┏━━
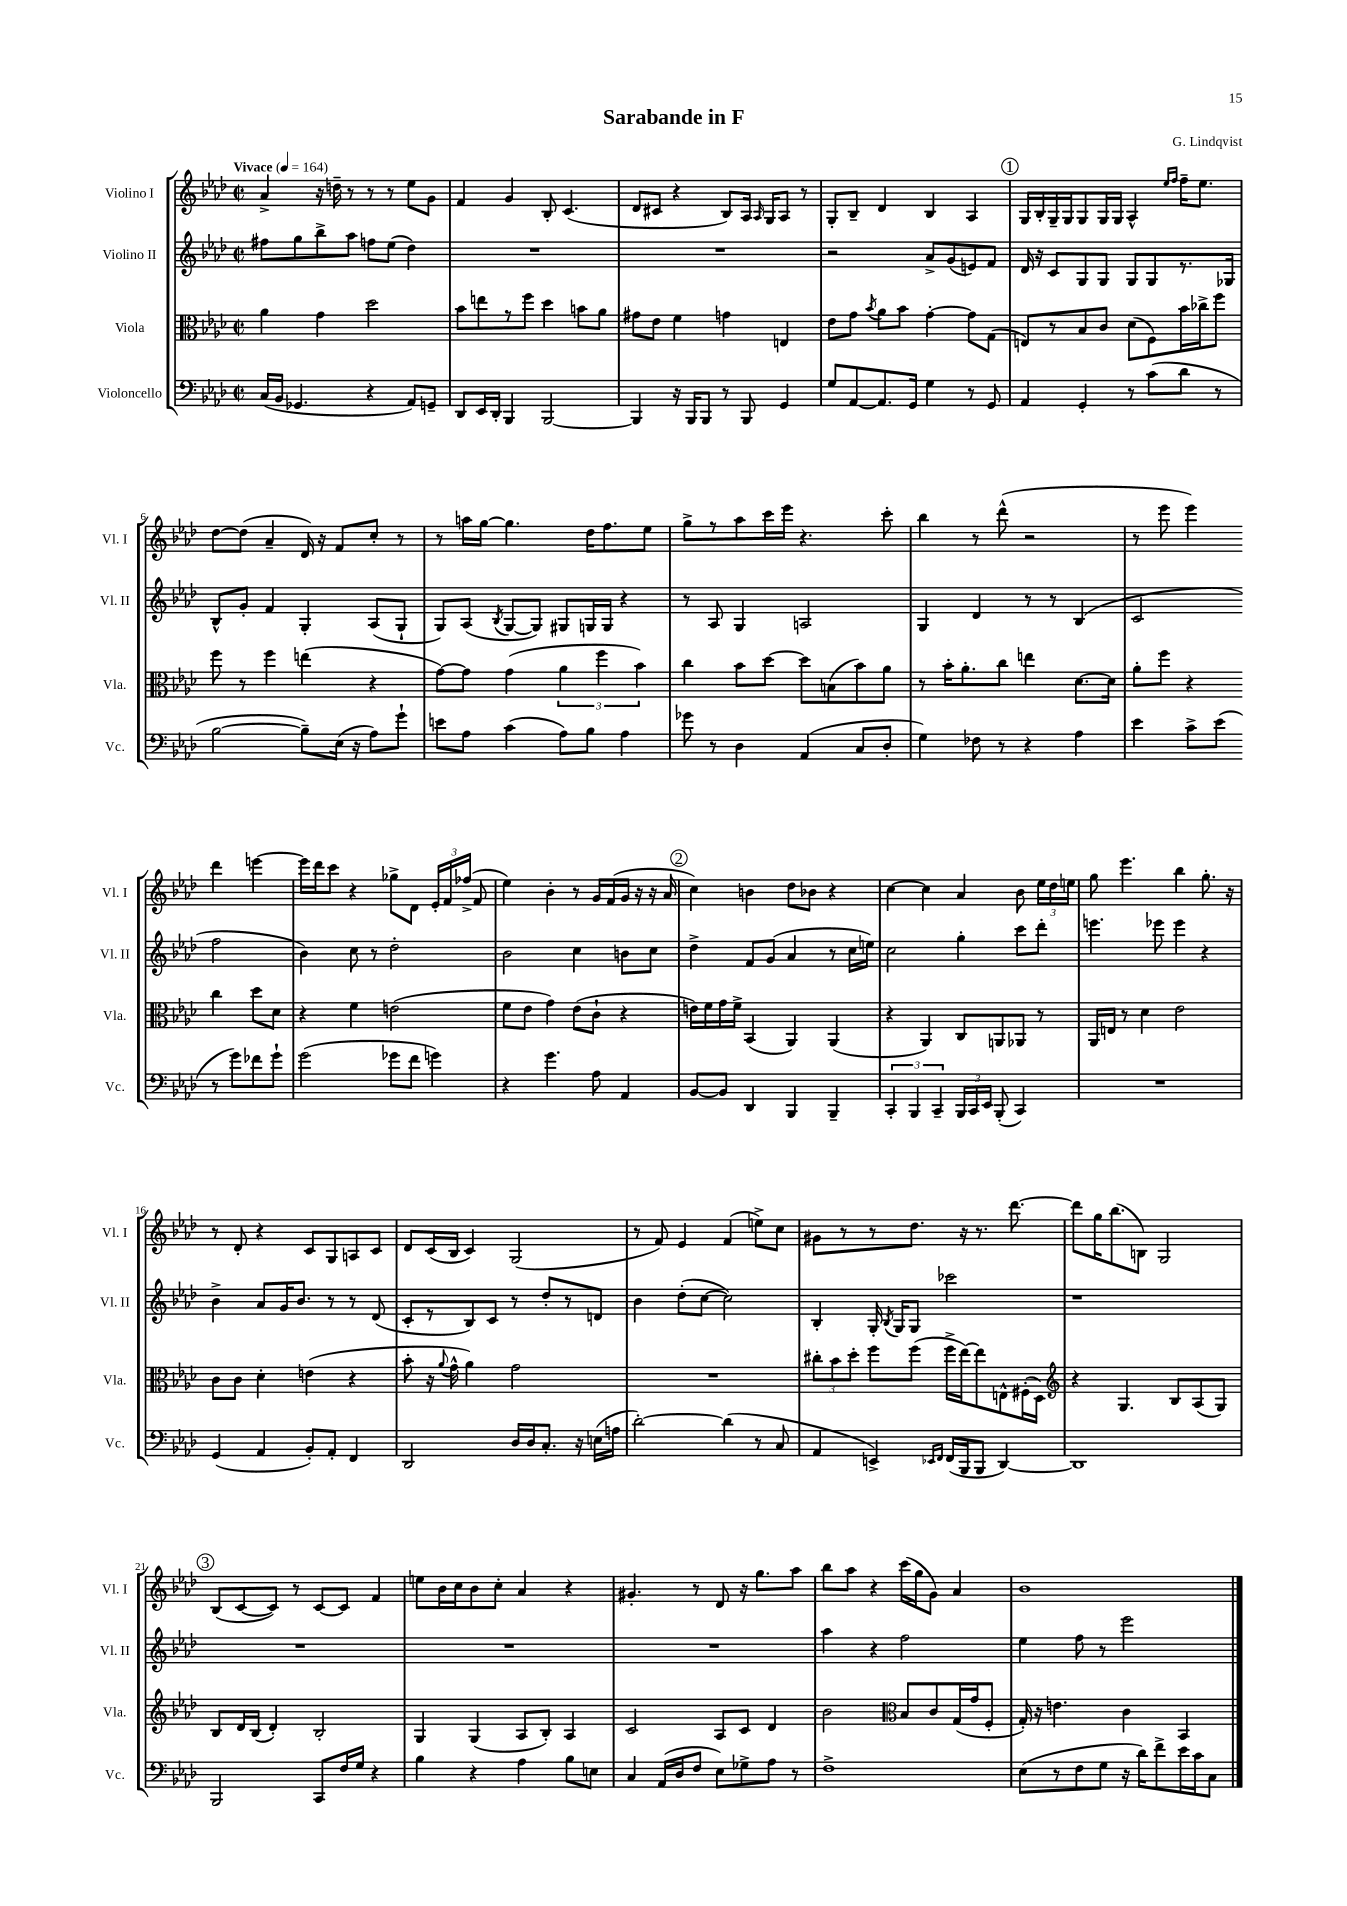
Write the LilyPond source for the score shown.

\header { title = "Sarabande in F" composer = "G. Lindqvist" }
<<
\new StaffGroup <<
\new Staff = "s0" \with { instrumentName = "Violino I" shortInstrumentName = "Vl. I" } {
    \clef treble \key aes \major \defaultTimeSignature \time 2/2 \tempo "Vivace" 4 = 164
    \autoBeamOff aes'4-> r16 d''16-- r8 r8 r8 ees''8[ g'8] |
    f'4 g'4 bes8-. c'4.( |
    des'8[ cis'8] r4 bes8[) aes16] \grace { aes16 } g16[ aes8] r8 |
    g8[-. bes8]-- des'4 bes4 aes4 |
    \mark \markup { \circle "1" } g16[ bes16-. g16-- g16 g8 g16 g16] aes4-^ \grace { ees''16[ f''16] } f''16[-- ees''8.] |
    des''8[~ des''8]( aes'4-- des'16) r16 f'8[ c''8]-. r8 |
    r8 a''16[ g''16]~ g''4. des''16[ f''8. ees''8] |
    g''8[-> r8 aes''8 c'''16 ees'''16] r4. c'''8-. |
    bes''4 r8 des'''8-^( r2 |
    r8 ees'''8 ees'''4) des'''4 e'''4~ |
    e'''16[ des'''16 c'''8] r4 ges''8[-> des'8] \tuplet 3/2 { ees'16[-. f'16 fes''16]->( } f'8 |
    ees''4) bes'4-. r8 g'16[ f'16( g'16] r16 r16 aes'16 |
    \mark \markup { \circle "2" } c''4) b'4 des''8[ bes'8] r4 |
    c''4~ c''4 aes'4 bes'8 \tuplet 3/2 { ees''16[ des''16 e''16] } |
    g''8 ees'''4. bes''4 g''8.-. r16 |
    r8 des'8-. r4 c'8[ g8 a8 c'8] |
    des'8[ c'16( bes16] c'4) g2( |
    r8 f'8) ees'4 f'4( e''8[->) c''8] |
    gis'8[ r8 r8 des''8.] r16 r8. des'''8.~ |
    des'''8[ g''16 bes''8.( b8]) g2 |
    \mark \markup { \circle "3" } bes8[( c'8~ c'8]) r8 c'8[~ c'8] f'4 |
    e''8[ bes'16 c''16 bes'8 c''8]-. aes'4 r4 |
    gis'4.-. r8 des'8 r16 g''8.[ aes''8] |
    bes''8[ aes''8] r4 c'''16[( g''16 g'8]) aes'4 |
    bes'1 \bar "|." |
}
\new Staff = "s1" \with { instrumentName = "Violino II" shortInstrumentName = "Vl. II" } {
    \clef treble \key aes \major \defaultTimeSignature \time 2/2
    \autoBeamOff fis''8[ g''8 bes''8-> aes''8] f''8[ ees''8]( des''4) |
    R1 |
    R1 |
    r2 aes'8[-> g'8( e'8) f'8] |
    \mark \markup { \circle "1" } des'16 r16 c'8[ g8 g8] g8[ g8 r8. ges16] |
    bes8[-^ g'8]-. f'4 g4-. aes8[( g8]-! |
    g8[) aes8]( \acciaccatura { bes8 } g8[~ g8]) gis8[ g16 g16] r4 |
    r8 aes8 g4 a2 |
    g4 des'4 r8 r8 bes4( |
    c'2 f''2 |
    bes'4) c''8 r8 des''2-. |
    bes'2 c''4 b'8[ c''8] |
    \mark \markup { \circle "2" } des''4-> f'8[ g'8]( aes'4 r8 c''16[ e''16]) |
    c''2 g''4-. c'''8[ des'''8]-. |
    e'''4. ees'''8 ees'''4 r4 |
    bes'4-> aes'8[ g'16 bes'8.] r8 r8 des'8( |
    c'8[-. r8 bes8) c'8] r8 des''8[-. r8 d'8] |
    bes'4 des''8[-.( c''8]~ c''2) |
    bes4-. g16-. \acciaccatura { bes8 } g16[ g8] ces'''2 |
    r1 |
    \mark \markup { \circle "3" } R1 |
    R1 |
    R1 |
    aes''4 r4 f''2 |
    ees''4 f''8 r8 ees'''2 \bar "|." |
}
\new Staff = "s2" \with { instrumentName = "Viola" shortInstrumentName = "Vla." } {
    \clef alto \key aes \major \defaultTimeSignature \time 2/2
    \autoBeamOff aes'4 g'4 des''2 |
    bes'8[ e''8 r8 f''8] des''4 b'8[ aes'8] |
    gis'8[ ees'8] f'4 g'4 e4 |
    ees'8[ g'8] \acciaccatura { bes'8 } aes'8[ bes'8] g'4~-. g'8[ g8]( |
    \mark \markup { \circle "1" } e8[) r8 bes8 c'8] des'8[( f8) bes'16 ces''16-> f''8] |
    f''8 r8 f''4 e''4( r4 |
    g'8[~) g'8] g'4( \tuplet 3/2 { aes'4 f''4 bes'4) } |
    c''4 bes'8[ des''8]~ des''8[ b8( bes'8) aes'8] |
    r8 bes'16[-. aes'8.-. c''8] e''4 des'8.[~ des'16] |
    aes'8[-. f''8] r4 c''4 des''8[ des'8] |
    r4 f'4 e'2( |
    f'8[ ees'8] g'4) ees'8[( c'8]-! r4 |
    \mark \markup { \circle "2" } e'16[) f'16 g'16 f'16]-> bes,4( aes,4) aes,4( |
    r4 aes,4) c8[ a,8 aes,8] r8 |
    aes,16[ e16] r8 des'4 ees'2 |
    c'8[ c'8] des'4-. e'4( r4 |
    bes'8-. r16 \appoggiatura { aes'8 } g'16-^ aes'4) g'2 |
    R1 |
    \tuplet 3/2 { cis''8[-. bes'8 des''8]-. } f''8[ f''8]( f''16[-> ees''16~) ees''8 e8-^ fis16-.( des16]) |
    \clef treble r4 g4. bes8[ aes8( g8]) |
    \mark \markup { \circle "3" } bes8[ des'16 bes16]( des'4-.) bes2-. |
    g4 g4( aes8[ bes8]-.) aes4 |
    c'2 aes8[ c'8] des'4 |
    bes'2 \clef alto bes8[ c'8 g16( g'16 f8]-. |
    g16-.) r16 e'4. c'4 bes,4 \bar "|." |
}
\new Staff = "s3" \with { instrumentName = "Violoncello" shortInstrumentName = "Vc." } {
    \clef bass \key aes \major \defaultTimeSignature \time 2/2
    \autoBeamOff c16[( bes,16] ges,4. r4 aes,8[) g,8]-- |
    des,8[ ees,16 des,16]-. bes,,4 bes,,2~ |
    bes,,4 r16 bes,,16[ bes,,8] r8 bes,,8 g,4 |
    g8[ aes,8~ aes,8. g,16] g4 r8 g,8 |
    \mark \markup { \circle "1" } aes,4 g,4-. r8 c'8[( des'8] r8 |
    bes2~ bes8[--) ees16]( r16 aes8[) g'8]-! |
    e'8[ aes8] c'4( aes8[) bes8] aes4 |
    ges'8 r8 des4 aes,4( c8[ des8]-. |
    g4) fes8 r8 r4 aes4 |
    ees'4 c'8[-> ees'8]( r8 g'8[) fes'8 g'8]-! |
    g'2( ges'8[ f'8] g'4) |
    r4 g'4. aes8 aes,4 |
    \mark \markup { \circle "2" } bes,8[~ bes,8] des,4 bes,,4 bes,,4-- |
    \tuplet 3/2 { c,4-. bes,,4 c,4-- } \tuplet 3/2 { bes,,16[ c,16 ees,16] } bes,,8-.( c,4) |
    R1 |
    g,4( aes,4 bes,8[-.) aes,8]-. f,4 |
    des,2 des16[ des16 c8.]-. r16 e16[( a16] |
    des'2~-.) des'4( r8 c8 |
    aes,4 e,4->) \grace { ees,16[ f,16] } f,16[( bes,,16 bes,,8] des,4~) |
    des,1 |
    \mark \markup { \circle "3" } bes,,2 c,8[ f16 g16] r4 |
    bes4 r4 aes4 bes8[ e8] |
    c4 aes,16[( des16 f8] ees8[) ges8-> aes8] r8 |
    f1-> |
    ees8[( r8 f8 g8] r16 des'16[) f'8-> ees'16 c'16 c8] \bar "|." |
}
>>
>>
┗━━
*What this task involves*.
Extract every line of the listing that contains the word "treble", and treat uppercase and lowercase letters as different.

*Answer for this exercise*.
    \clef treble \key aes \major \defaultTimeSignature \time 2/2 \tempo "Vivace" 4 = 164
    \clef treble \key aes \major \defaultTimeSignature \time 2/2
    \clef treble r4 g4. bes8[ aes8( g8]) |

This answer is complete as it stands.